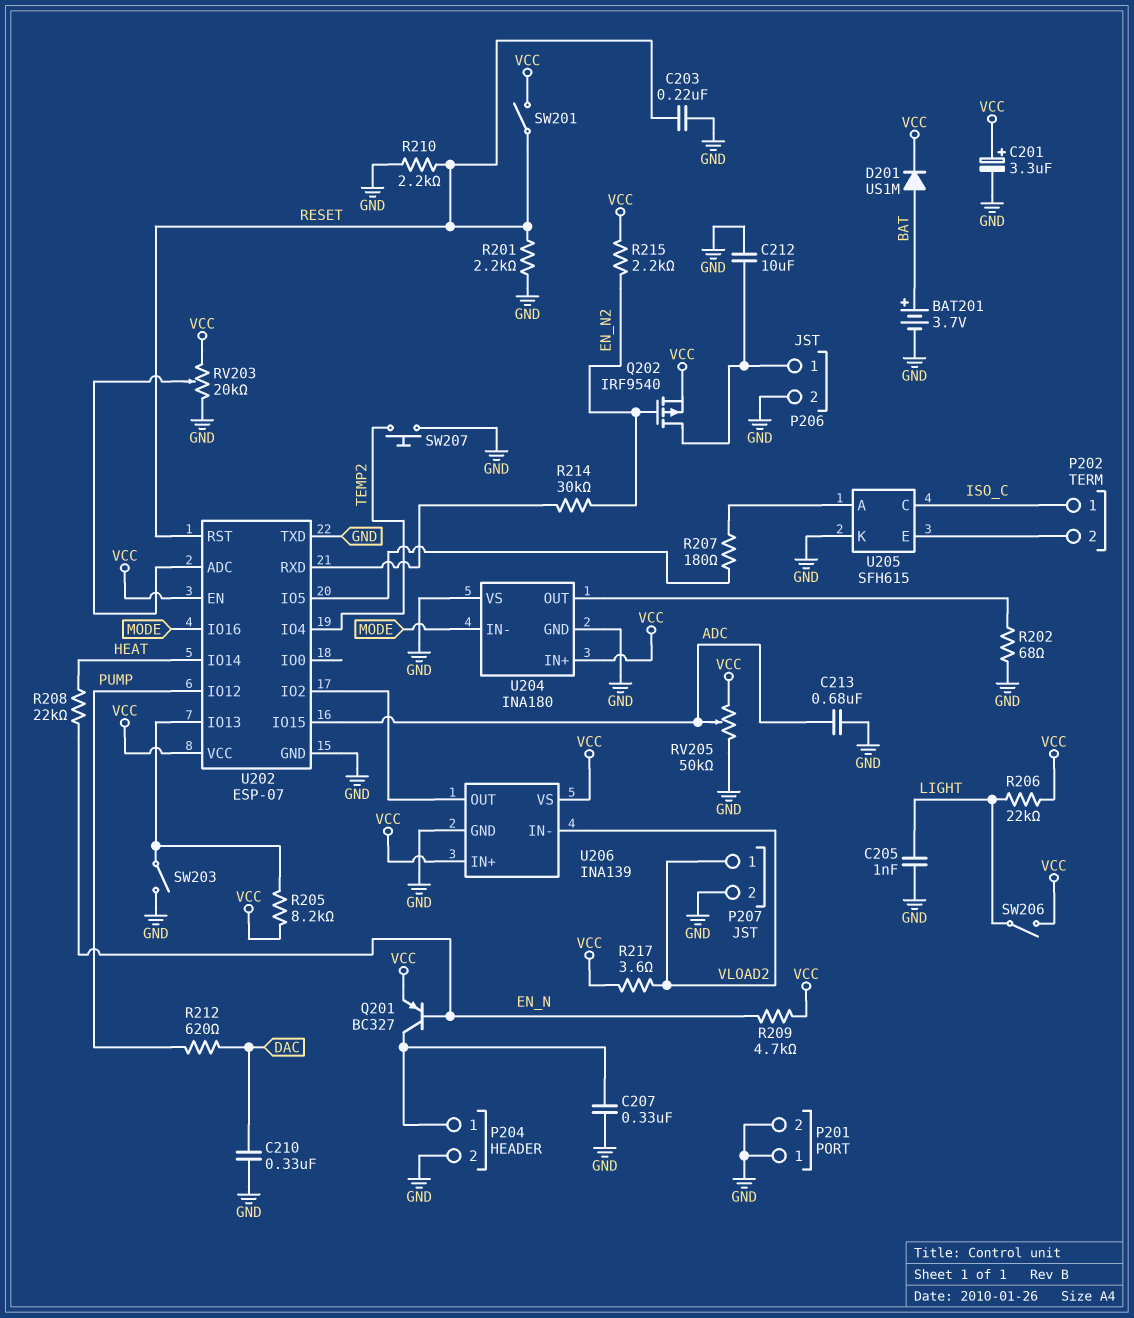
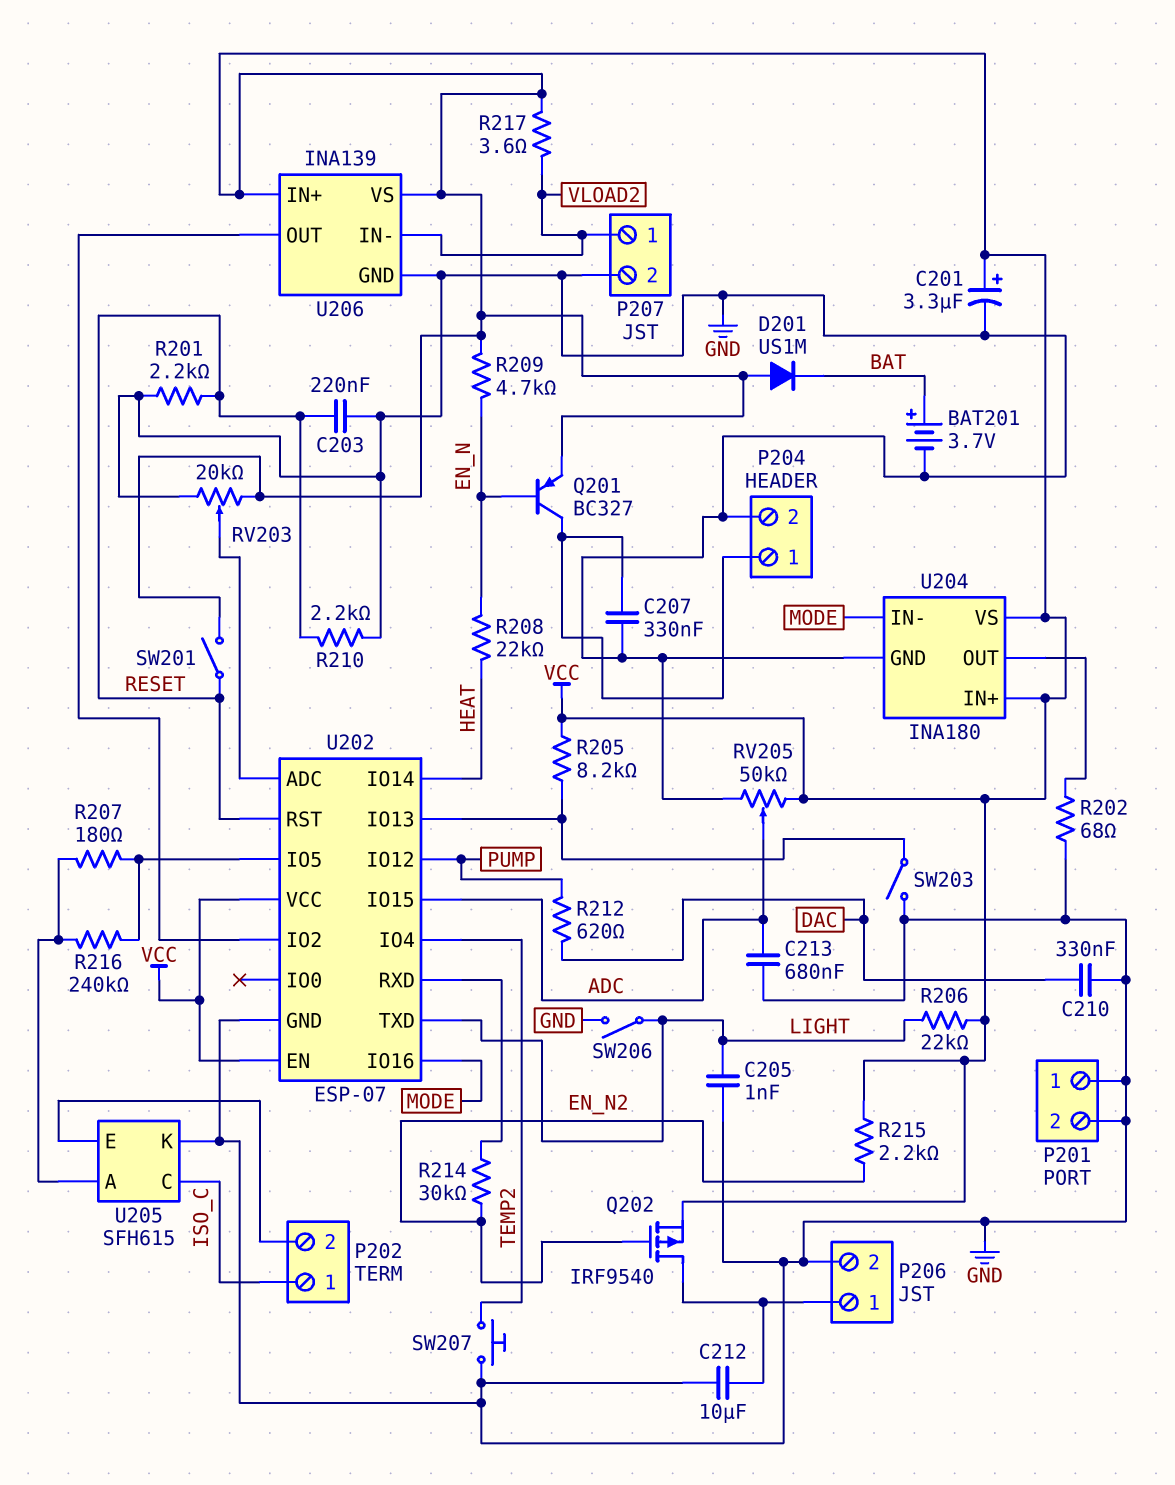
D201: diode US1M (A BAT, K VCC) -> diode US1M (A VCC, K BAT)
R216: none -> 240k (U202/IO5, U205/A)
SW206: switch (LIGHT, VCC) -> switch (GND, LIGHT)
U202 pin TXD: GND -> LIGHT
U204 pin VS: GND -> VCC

^^^^

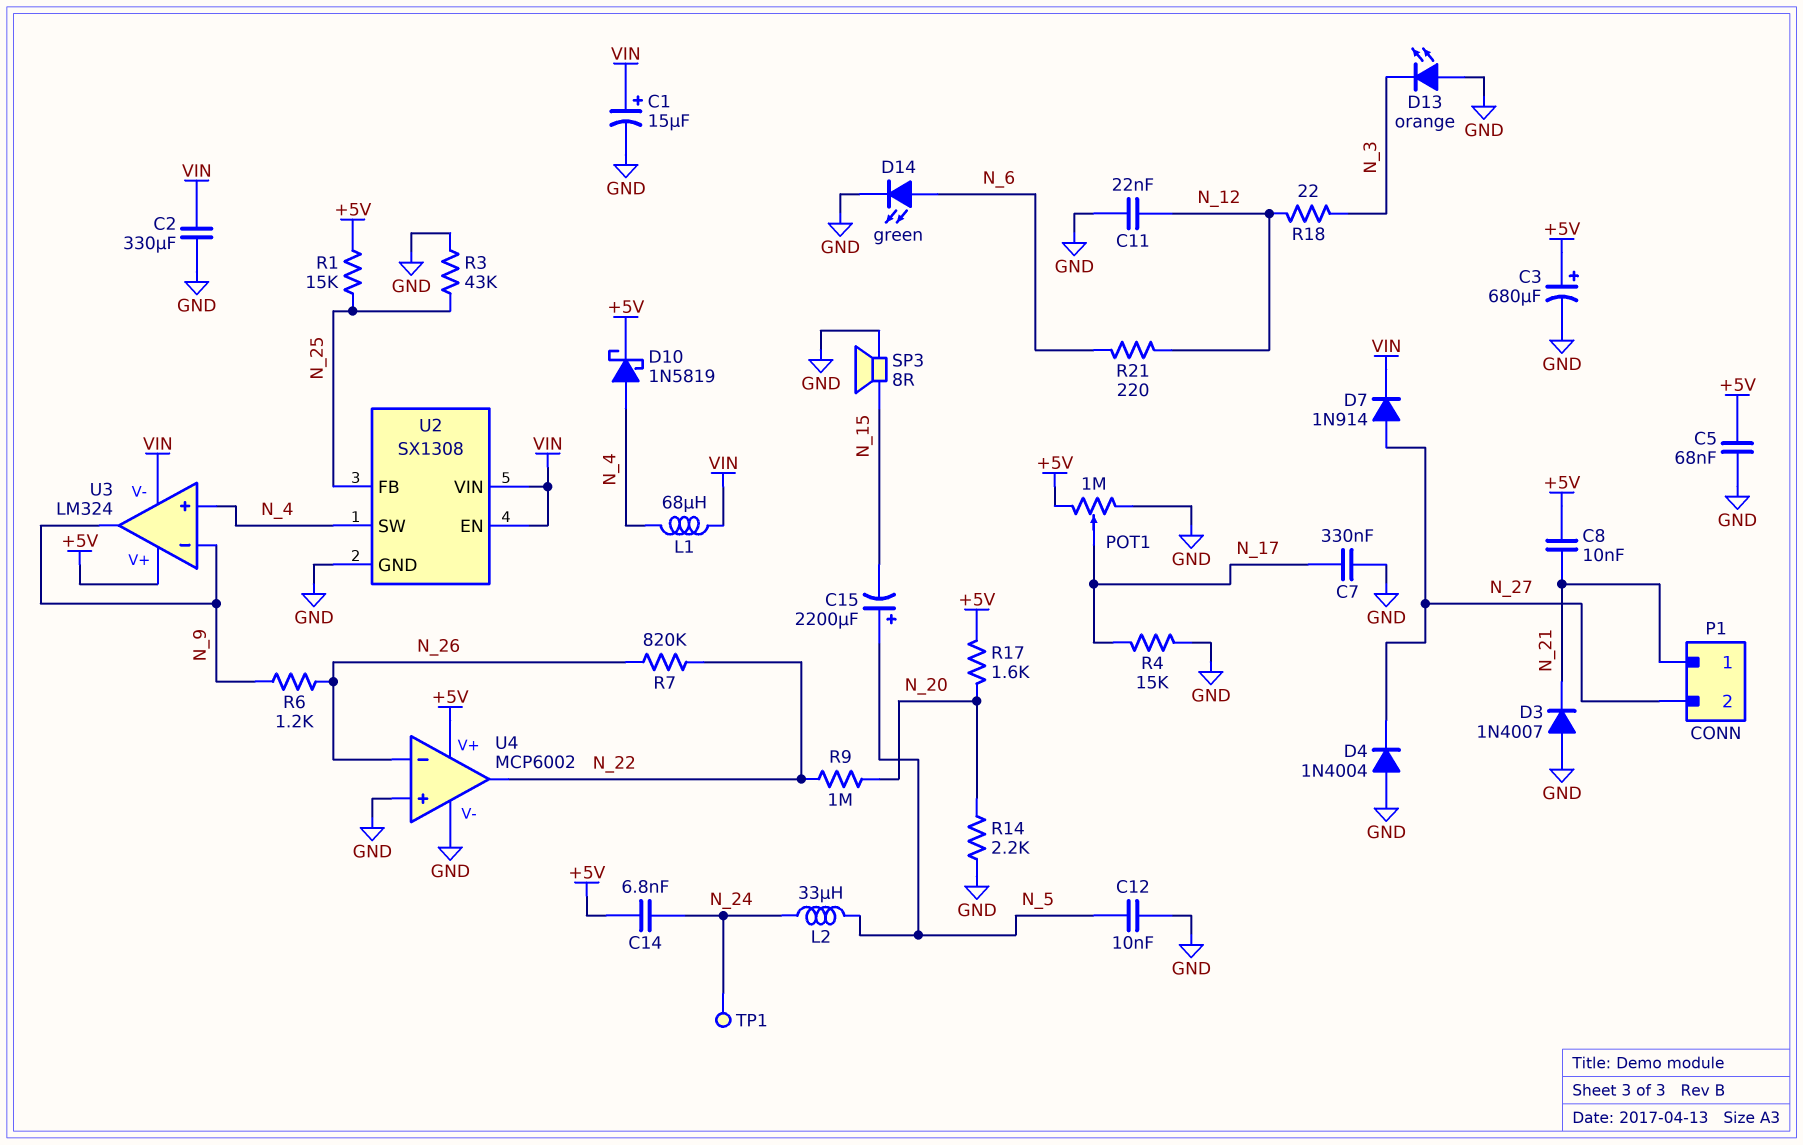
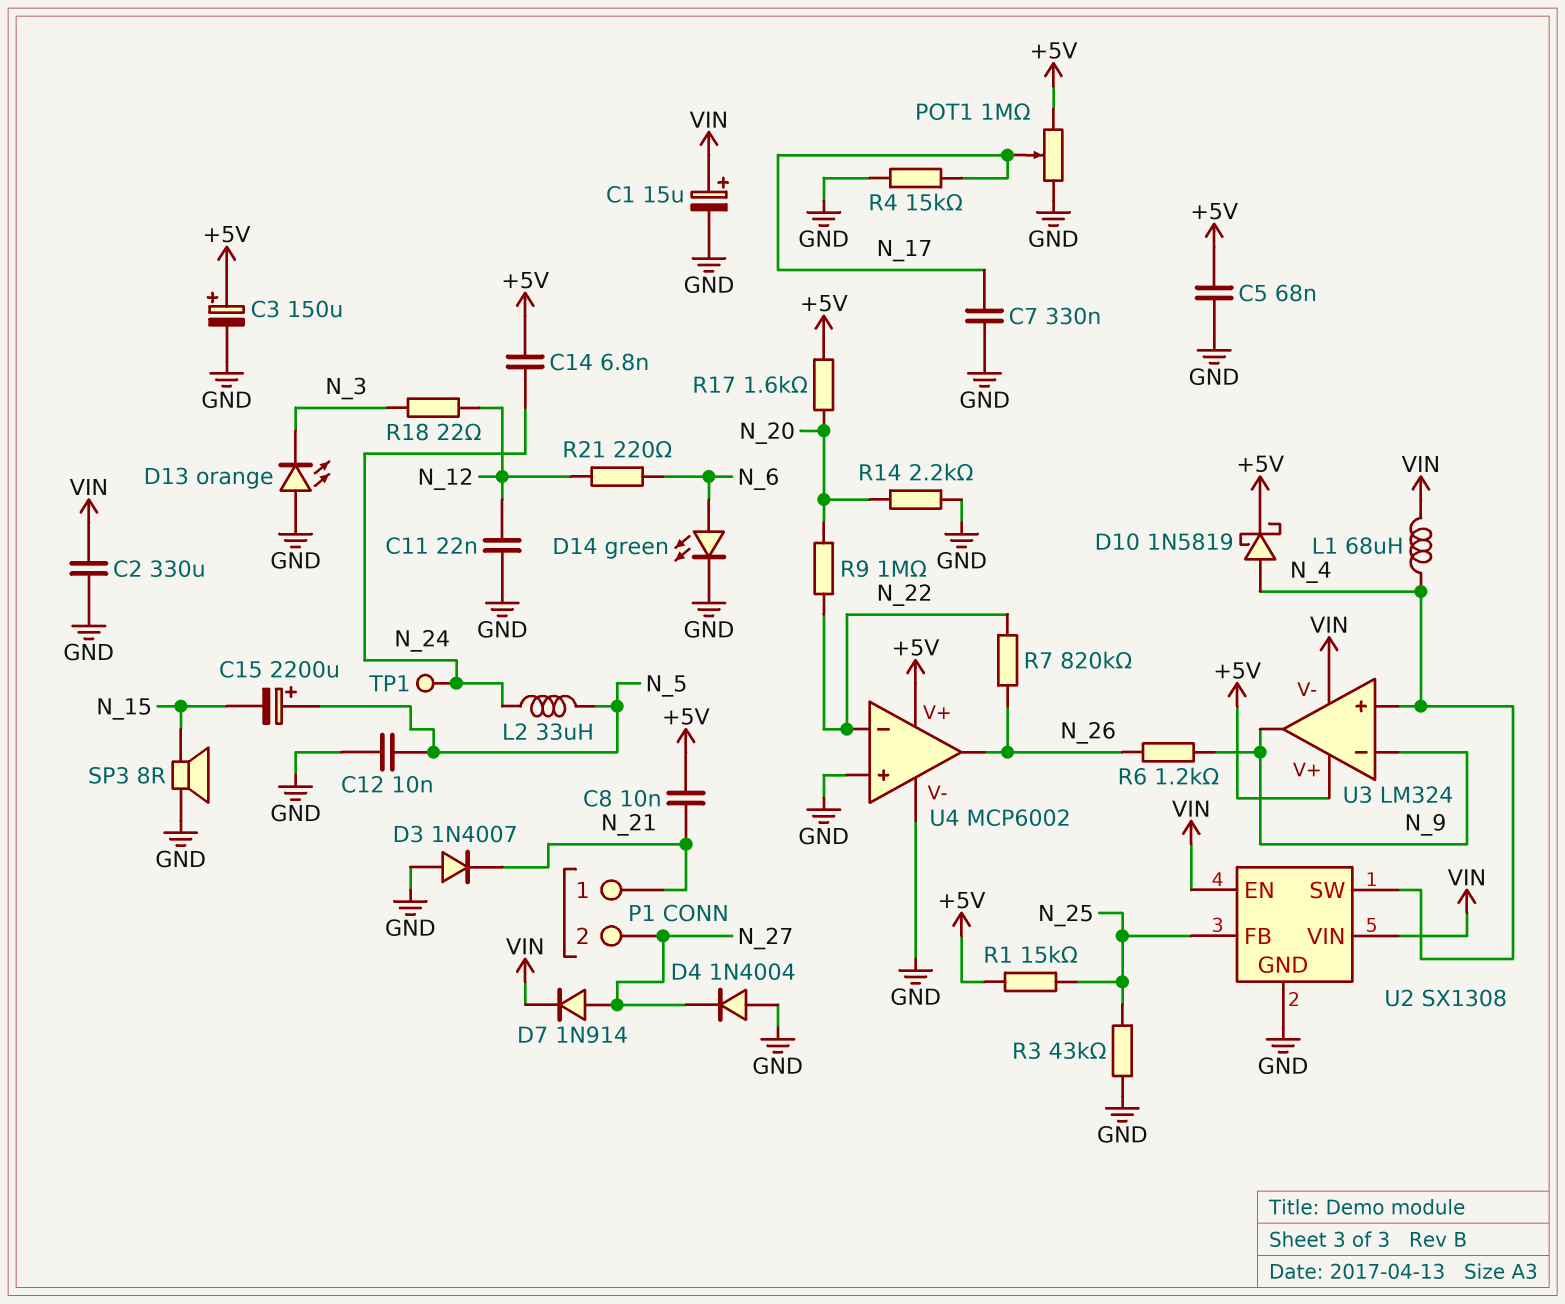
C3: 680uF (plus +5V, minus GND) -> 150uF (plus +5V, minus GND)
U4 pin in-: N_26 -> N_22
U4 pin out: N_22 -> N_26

^^^^

_REQUIRED WORK_: Starting at the line that has "R216: none -> 240k (U202/IO5, U205/A)" and ending at the line that has "U204 pin VS: GND -> VCC", please write out the lines above exactly, leaving out all others.

_TASK RESPONSE_:
R216: none -> 240k (U202/IO5, U205/A)
SW206: switch (LIGHT, VCC) -> switch (GND, LIGHT)
U202 pin TXD: GND -> LIGHT
U204 pin VS: GND -> VCC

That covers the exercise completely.